- Task objective
For the records that follow, please set down exactly the lines between the one holding "(616, 391) = (673, 467): black cake -> none" and the one holding "(516, 167) = (334, 612): red", inclusive, and only those.

Stored items from a collection:
BEGIN

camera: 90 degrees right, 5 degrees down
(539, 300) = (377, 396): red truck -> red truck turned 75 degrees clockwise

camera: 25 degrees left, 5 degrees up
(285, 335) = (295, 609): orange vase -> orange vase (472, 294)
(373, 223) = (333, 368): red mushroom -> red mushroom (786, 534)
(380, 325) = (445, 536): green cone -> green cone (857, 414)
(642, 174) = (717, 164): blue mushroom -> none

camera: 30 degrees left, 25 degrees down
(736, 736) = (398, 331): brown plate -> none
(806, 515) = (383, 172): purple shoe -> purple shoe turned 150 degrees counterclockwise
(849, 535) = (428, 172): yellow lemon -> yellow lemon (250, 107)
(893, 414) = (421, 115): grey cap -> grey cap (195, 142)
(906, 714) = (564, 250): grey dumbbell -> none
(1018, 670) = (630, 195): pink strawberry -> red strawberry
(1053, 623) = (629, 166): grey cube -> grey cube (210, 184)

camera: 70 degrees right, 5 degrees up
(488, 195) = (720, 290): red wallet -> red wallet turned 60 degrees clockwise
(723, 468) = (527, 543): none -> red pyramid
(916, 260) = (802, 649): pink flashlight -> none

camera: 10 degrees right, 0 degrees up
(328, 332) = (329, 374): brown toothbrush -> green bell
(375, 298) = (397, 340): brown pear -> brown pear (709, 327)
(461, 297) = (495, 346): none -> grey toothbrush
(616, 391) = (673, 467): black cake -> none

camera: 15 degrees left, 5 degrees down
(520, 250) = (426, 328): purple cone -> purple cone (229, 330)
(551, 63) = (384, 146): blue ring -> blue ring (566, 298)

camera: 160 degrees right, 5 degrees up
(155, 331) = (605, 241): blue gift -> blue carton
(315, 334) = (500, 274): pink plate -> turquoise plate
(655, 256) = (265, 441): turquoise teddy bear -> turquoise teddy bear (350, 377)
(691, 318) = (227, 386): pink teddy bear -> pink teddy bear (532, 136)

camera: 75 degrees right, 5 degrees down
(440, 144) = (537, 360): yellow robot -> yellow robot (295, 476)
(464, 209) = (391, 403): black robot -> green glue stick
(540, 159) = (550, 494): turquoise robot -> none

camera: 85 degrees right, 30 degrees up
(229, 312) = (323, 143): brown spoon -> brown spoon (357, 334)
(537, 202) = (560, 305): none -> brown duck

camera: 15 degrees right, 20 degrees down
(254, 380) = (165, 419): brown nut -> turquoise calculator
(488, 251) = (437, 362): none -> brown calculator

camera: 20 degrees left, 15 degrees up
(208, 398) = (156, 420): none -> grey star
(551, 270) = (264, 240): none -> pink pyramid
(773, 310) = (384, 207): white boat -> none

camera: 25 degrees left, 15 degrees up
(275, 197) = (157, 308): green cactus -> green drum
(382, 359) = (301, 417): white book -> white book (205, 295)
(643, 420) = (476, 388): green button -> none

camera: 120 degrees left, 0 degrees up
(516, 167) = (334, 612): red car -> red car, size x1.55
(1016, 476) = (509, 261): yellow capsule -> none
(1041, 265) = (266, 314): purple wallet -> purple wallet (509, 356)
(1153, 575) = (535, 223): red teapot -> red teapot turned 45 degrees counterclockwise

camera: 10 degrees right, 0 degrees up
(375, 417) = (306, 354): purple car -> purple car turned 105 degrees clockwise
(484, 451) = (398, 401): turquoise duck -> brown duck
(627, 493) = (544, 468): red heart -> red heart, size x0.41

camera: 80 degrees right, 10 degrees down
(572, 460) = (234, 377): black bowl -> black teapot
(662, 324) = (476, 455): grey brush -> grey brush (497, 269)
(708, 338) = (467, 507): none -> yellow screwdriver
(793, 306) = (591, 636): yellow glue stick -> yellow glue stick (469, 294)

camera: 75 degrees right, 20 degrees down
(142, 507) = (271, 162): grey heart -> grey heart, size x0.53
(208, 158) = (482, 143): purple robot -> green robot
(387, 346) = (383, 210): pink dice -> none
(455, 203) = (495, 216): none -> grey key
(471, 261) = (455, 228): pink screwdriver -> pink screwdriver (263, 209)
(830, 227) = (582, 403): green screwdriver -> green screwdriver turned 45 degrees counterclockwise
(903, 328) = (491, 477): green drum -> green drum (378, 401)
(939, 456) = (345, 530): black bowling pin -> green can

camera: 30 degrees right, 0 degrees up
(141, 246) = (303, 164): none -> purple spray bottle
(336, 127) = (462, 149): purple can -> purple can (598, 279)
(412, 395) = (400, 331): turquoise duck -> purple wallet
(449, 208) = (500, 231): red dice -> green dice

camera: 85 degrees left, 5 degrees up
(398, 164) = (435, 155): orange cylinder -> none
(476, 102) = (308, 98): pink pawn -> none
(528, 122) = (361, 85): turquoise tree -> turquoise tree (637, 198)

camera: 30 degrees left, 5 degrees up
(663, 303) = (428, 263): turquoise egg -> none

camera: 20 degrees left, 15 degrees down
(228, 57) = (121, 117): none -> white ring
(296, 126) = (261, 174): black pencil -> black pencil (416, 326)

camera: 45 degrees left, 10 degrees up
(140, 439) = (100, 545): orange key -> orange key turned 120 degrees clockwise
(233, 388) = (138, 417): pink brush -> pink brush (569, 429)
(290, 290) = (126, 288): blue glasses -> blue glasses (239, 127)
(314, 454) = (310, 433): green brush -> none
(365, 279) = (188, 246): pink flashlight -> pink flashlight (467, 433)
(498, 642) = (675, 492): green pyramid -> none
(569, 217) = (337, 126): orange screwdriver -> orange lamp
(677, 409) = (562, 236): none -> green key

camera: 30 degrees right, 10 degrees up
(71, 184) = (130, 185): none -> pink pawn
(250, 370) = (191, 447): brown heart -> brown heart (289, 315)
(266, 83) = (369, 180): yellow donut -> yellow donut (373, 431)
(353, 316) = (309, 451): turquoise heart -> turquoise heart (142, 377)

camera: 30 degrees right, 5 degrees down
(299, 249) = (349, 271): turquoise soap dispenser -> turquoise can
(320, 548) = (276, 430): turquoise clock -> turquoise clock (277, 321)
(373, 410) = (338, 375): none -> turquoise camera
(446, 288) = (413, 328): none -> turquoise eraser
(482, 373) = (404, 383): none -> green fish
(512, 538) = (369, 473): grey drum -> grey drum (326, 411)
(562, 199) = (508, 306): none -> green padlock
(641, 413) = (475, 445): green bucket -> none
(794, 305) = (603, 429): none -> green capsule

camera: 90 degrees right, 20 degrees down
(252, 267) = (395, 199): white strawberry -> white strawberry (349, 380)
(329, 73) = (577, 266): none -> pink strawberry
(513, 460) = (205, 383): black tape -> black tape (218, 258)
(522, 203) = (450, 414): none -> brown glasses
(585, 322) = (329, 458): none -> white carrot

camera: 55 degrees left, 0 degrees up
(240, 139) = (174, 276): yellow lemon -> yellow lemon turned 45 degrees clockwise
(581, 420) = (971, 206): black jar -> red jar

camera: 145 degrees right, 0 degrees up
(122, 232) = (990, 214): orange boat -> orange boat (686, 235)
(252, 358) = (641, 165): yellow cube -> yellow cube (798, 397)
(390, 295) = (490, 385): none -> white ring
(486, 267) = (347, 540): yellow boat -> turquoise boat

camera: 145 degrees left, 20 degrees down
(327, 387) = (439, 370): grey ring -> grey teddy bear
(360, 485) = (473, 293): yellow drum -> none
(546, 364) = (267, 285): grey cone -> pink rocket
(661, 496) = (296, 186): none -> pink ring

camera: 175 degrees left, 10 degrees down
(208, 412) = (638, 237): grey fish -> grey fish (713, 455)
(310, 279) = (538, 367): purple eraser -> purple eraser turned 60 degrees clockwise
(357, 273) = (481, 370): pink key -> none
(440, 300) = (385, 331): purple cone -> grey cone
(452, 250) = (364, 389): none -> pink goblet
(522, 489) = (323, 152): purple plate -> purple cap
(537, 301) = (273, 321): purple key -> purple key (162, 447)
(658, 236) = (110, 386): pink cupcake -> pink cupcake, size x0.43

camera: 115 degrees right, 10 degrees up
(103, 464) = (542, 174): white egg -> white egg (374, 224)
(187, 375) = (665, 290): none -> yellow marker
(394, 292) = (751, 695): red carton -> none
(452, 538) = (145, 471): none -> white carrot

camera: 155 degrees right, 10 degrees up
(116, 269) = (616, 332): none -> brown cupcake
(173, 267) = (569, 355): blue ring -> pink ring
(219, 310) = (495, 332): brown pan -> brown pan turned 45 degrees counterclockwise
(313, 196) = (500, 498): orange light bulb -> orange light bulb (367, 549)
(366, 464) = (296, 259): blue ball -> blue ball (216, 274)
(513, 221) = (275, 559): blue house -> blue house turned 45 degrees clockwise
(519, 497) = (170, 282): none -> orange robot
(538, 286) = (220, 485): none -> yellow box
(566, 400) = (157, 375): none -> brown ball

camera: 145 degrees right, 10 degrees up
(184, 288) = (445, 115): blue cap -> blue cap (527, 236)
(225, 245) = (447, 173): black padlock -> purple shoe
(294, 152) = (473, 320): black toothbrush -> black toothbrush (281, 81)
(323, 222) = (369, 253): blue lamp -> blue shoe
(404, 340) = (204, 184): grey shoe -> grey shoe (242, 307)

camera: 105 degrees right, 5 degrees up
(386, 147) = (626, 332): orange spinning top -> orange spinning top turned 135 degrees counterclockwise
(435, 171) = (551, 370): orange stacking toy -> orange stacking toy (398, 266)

END

- Your response
(616, 391) = (673, 467): black cake -> none

camera: 15 degrees left, 5 degrees down
(520, 250) = (426, 328): purple cone -> purple cone (229, 330)
(551, 63) = (384, 146): blue ring -> blue ring (566, 298)

camera: 160 degrees right, 5 degrees up
(155, 331) = (605, 241): blue gift -> blue carton
(315, 334) = (500, 274): pink plate -> turquoise plate
(655, 256) = (265, 441): turquoise teddy bear -> turquoise teddy bear (350, 377)
(691, 318) = (227, 386): pink teddy bear -> pink teddy bear (532, 136)

camera: 75 degrees right, 5 degrees down
(440, 144) = (537, 360): yellow robot -> yellow robot (295, 476)
(464, 209) = (391, 403): black robot -> green glue stick
(540, 159) = (550, 494): turquoise robot -> none

camera: 85 degrees right, 30 degrees up
(229, 312) = (323, 143): brown spoon -> brown spoon (357, 334)
(537, 202) = (560, 305): none -> brown duck

camera: 15 degrees right, 20 degrees down
(254, 380) = (165, 419): brown nut -> turquoise calculator
(488, 251) = (437, 362): none -> brown calculator

camera: 20 degrees left, 15 degrees up
(208, 398) = (156, 420): none -> grey star
(551, 270) = (264, 240): none -> pink pyramid
(773, 310) = (384, 207): white boat -> none

camera: 25 degrees left, 15 degrees up
(275, 197) = (157, 308): green cactus -> green drum
(382, 359) = (301, 417): white book -> white book (205, 295)
(643, 420) = (476, 388): green button -> none

camera: 120 degrees left, 0 degrees up
(516, 167) = (334, 612): red car -> red car, size x1.55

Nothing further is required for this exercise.